*Work required*
Below this task are records; return each one exactly and omit its images.

Records drawn from a dataset
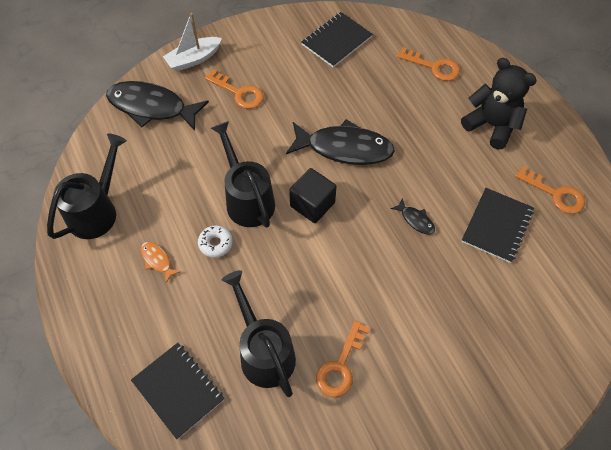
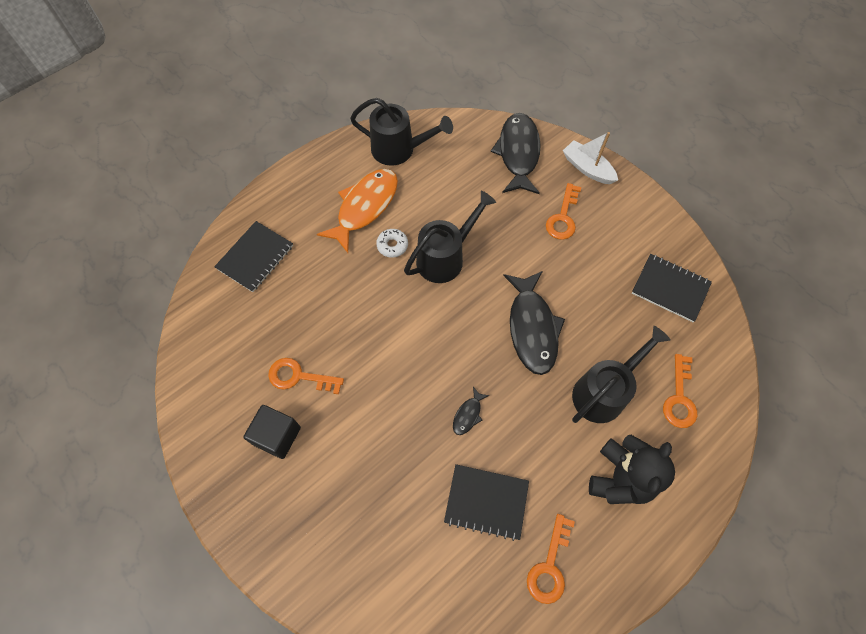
camera: 75 degrees right, 5 degrees up
(157, 260) = (364, 207): orange fish -> orange fish, size x2.29
(263, 351) = (300, 311): black watering can -> black watering can (604, 391)
(312, 204) = (457, 314): black cube -> black cube (277, 436)

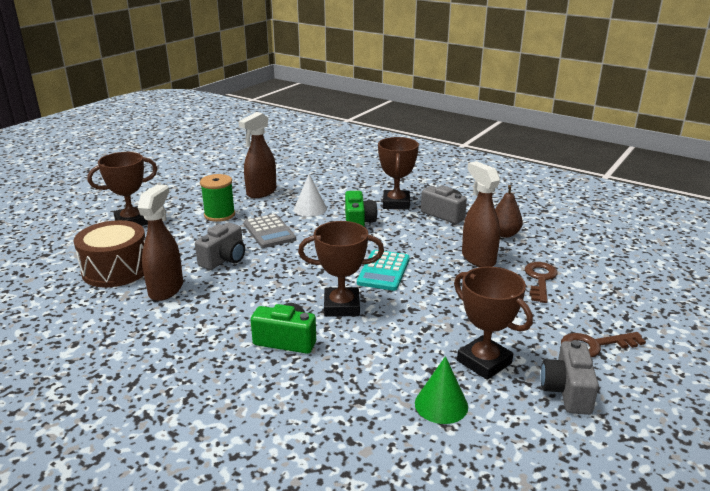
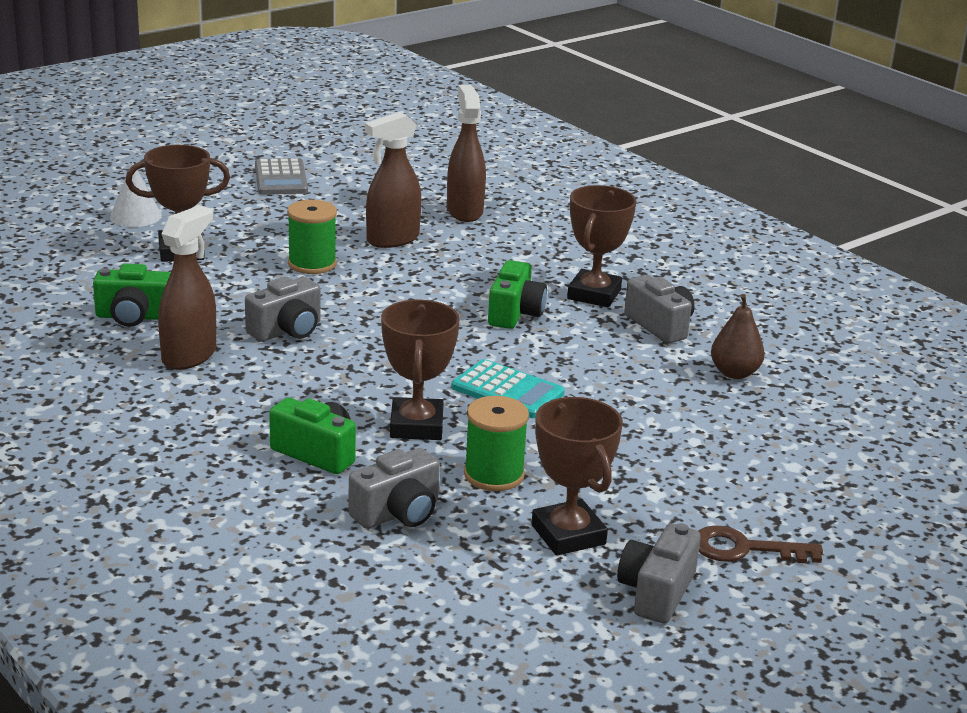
camera: 15 degrees right, 0 degrees up
(116, 269) = (134, 317): brown drum -> green camera
(269, 231) = (372, 302): grey calculator -> grey calculator (281, 178)
(310, 209) = (453, 279): white cone -> white cone (135, 216)
(341, 306) = (416, 426): brown trophy -> brown trophy turned 75 degrees clockwise
(365, 373) = (398, 513): none -> grey camera
(383, 271) = (507, 391): turquoise calculator -> turquoise calculator turned 90 degrees counterclockwise
(410, 330) = (494, 475): none -> green spool
(441, 404) = (474, 569): green cone -> none
(478, 258) = (664, 400): brown spray bottle -> brown spray bottle (464, 211)
(540, 279) = (738, 448): brown key -> none

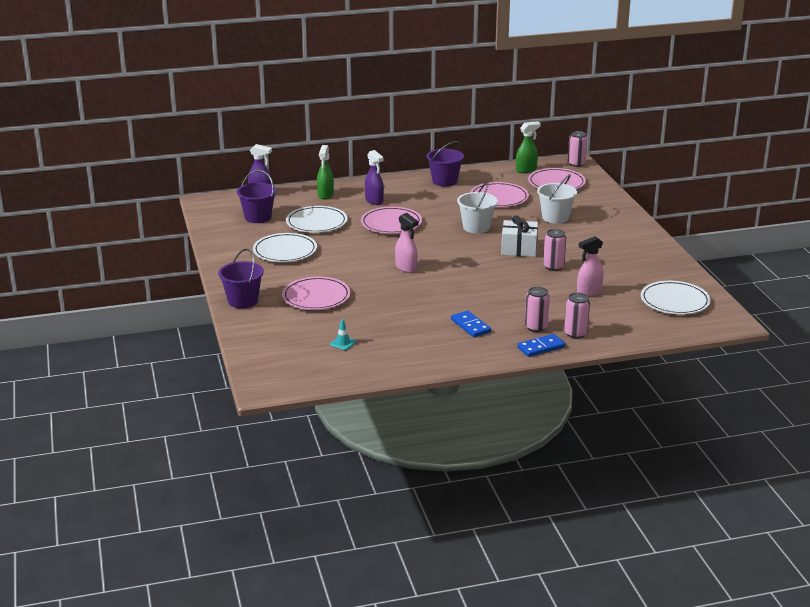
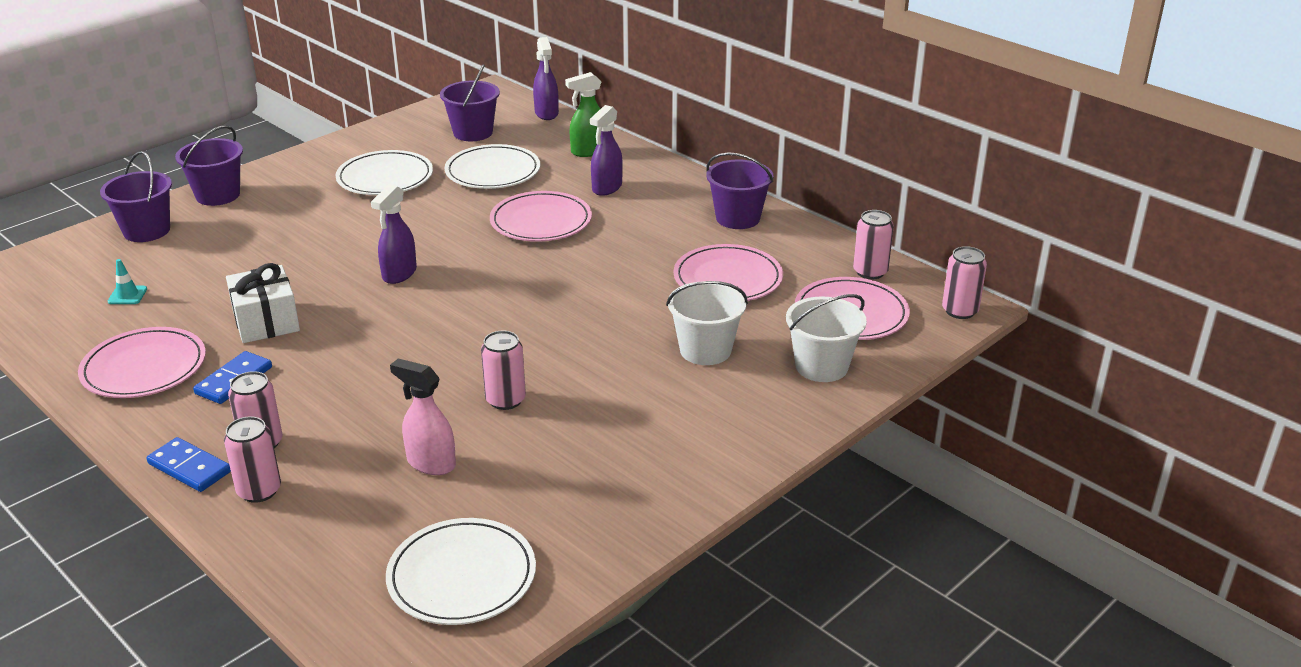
camera: 60 degrees right, 5 degrees up
(264, 328) = (146, 231): none -> purple bucket
(316, 297) = (259, 237): pink plate -> pink plate (144, 368)
(406, 268) = (399, 274): pink spray bottle -> purple spray bottle
(476, 227) = (593, 290): white bucket -> white bucket (821, 366)
(519, 249) = (547, 349): white gift -> white gift (266, 321)
(526, 170) = (870, 272): green spray bottle -> pink can

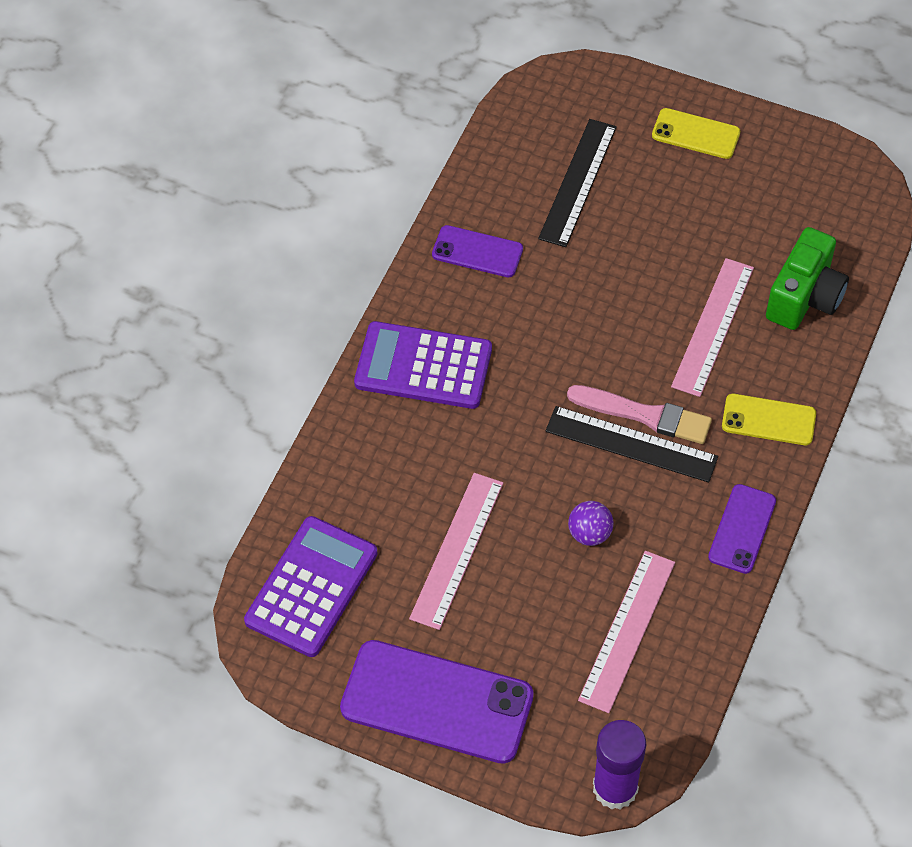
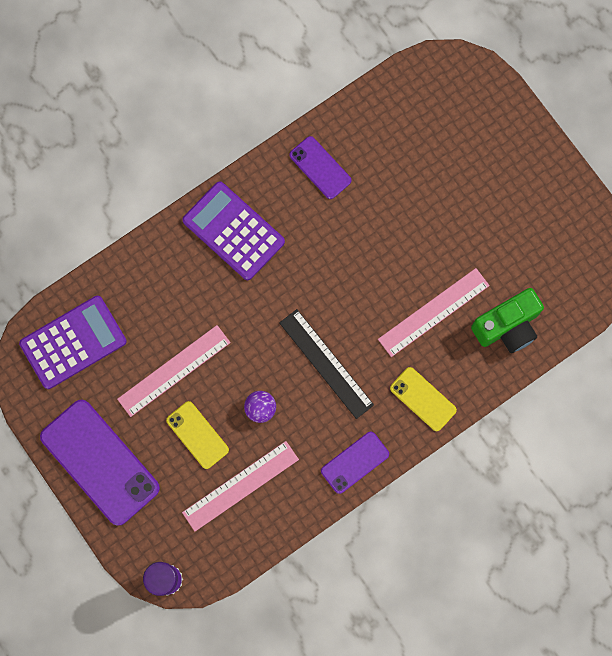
camera: 30 degrees right, 20 degrees up
(578, 182) = (419, 154): black ruler -> none
(644, 415) = (347, 348): pink brush -> none
(695, 134) = (521, 162): yellow phone -> yellow phone (197, 435)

*Response area*
camera: 75 degrees right, 5 degrees up
(157, 260) = (364, 207): orange fish -> orange fish, size x2.29
(263, 351) = (300, 311): black watering can -> black watering can (604, 391)
(312, 204) = (457, 314): black cube -> black cube (277, 436)

camera: 15 degrees right, 0 degrees up
(116, 269) = (134, 317): brown drum -> green camera
(269, 231) = (372, 302): grey calculator -> grey calculator (281, 178)
(310, 209) = (453, 279): white cone -> white cone (135, 216)
(341, 306) = (416, 426): brown trophy -> brown trophy turned 75 degrees clockwise
(365, 373) = (398, 513): none -> grey camera
(383, 271) = (507, 391): turquoise calculator -> turquoise calculator turned 90 degrees counterclockwise
(410, 330) = (494, 475): none -> green spool
(441, 404) = (474, 569): green cone -> none
(478, 258) = (664, 400): brown spray bottle -> brown spray bottle (464, 211)
(540, 279) = (738, 448): brown key -> none

camera: 60 degrees right, 5 degrees up
(264, 328) = (146, 231): none -> purple bucket
(316, 297) = (259, 237): pink plate -> pink plate (144, 368)
(406, 268) = (399, 274): pink spray bottle -> purple spray bottle
(476, 227) = (593, 290): white bucket -> white bucket (821, 366)
(519, 249) = (547, 349): white gift -> white gift (266, 321)
(526, 170) = (870, 272): green spray bottle -> pink can

camera: 30 degrees right, 20 degrees up
(578, 182) = (419, 154): black ruler -> none
(644, 415) = (347, 348): pink brush -> none
(695, 134) = (521, 162): yellow phone -> yellow phone (197, 435)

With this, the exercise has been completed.